> Activity: In the records below, find the line containing "R3: 3.9k (U2/ADJ, VA) -> 2.2k (U2/ADJ, VA)"; give it again exactly, along with every line that follows, and nothing else.

━━━━

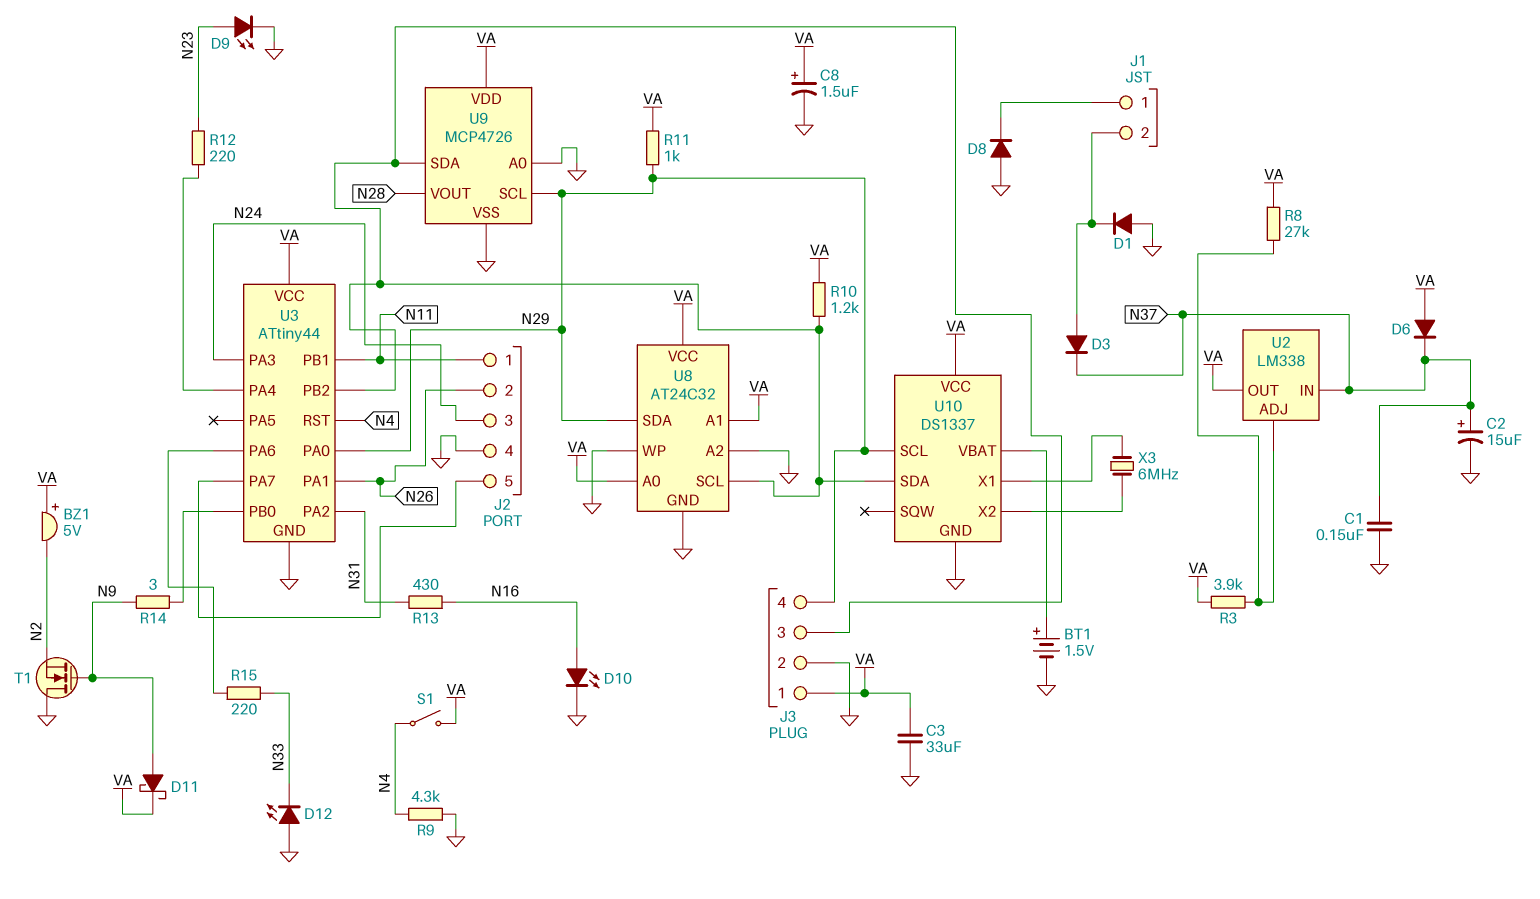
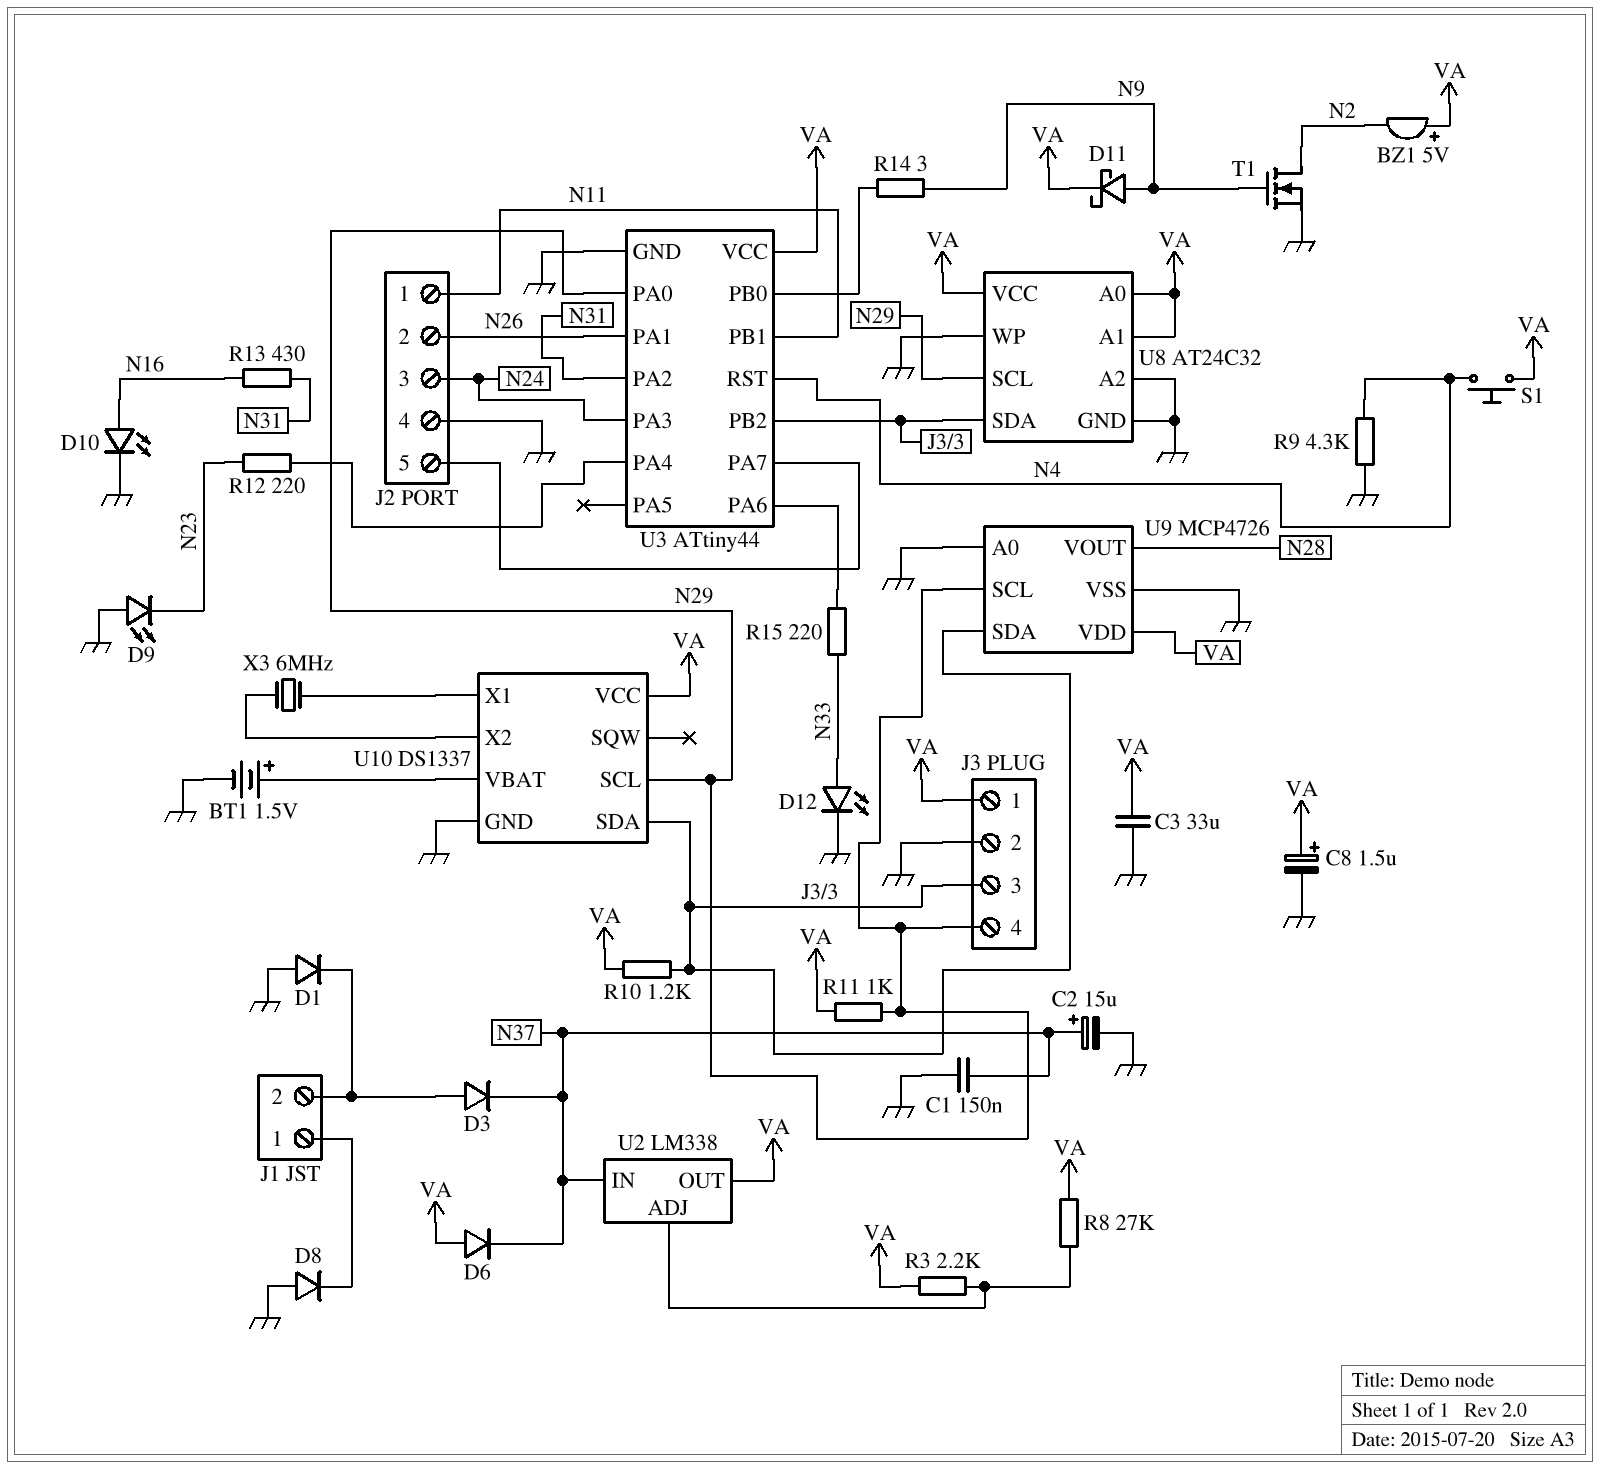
D9: LED (A N23, K GND) -> LED (A GND, K N23)
D12: LED (A GND, K N33) -> LED (A N33, K GND)
R3: 3.9k (U2/ADJ, VA) -> 2.2k (U2/ADJ, VA)
S1: switch (N4, VA) -> button (N4, VA)
T1: NMOS (G N9, D GND, S N2) -> NMOS (G N9, D N2, S GND)
U8 pin SCL: J3/3 -> N29
U8 pin SDA: N29 -> J3/3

━━━━

> Result of the exercise:
R3: 3.9k (U2/ADJ, VA) -> 2.2k (U2/ADJ, VA)
S1: switch (N4, VA) -> button (N4, VA)
T1: NMOS (G N9, D GND, S N2) -> NMOS (G N9, D N2, S GND)
U8 pin SCL: J3/3 -> N29
U8 pin SDA: N29 -> J3/3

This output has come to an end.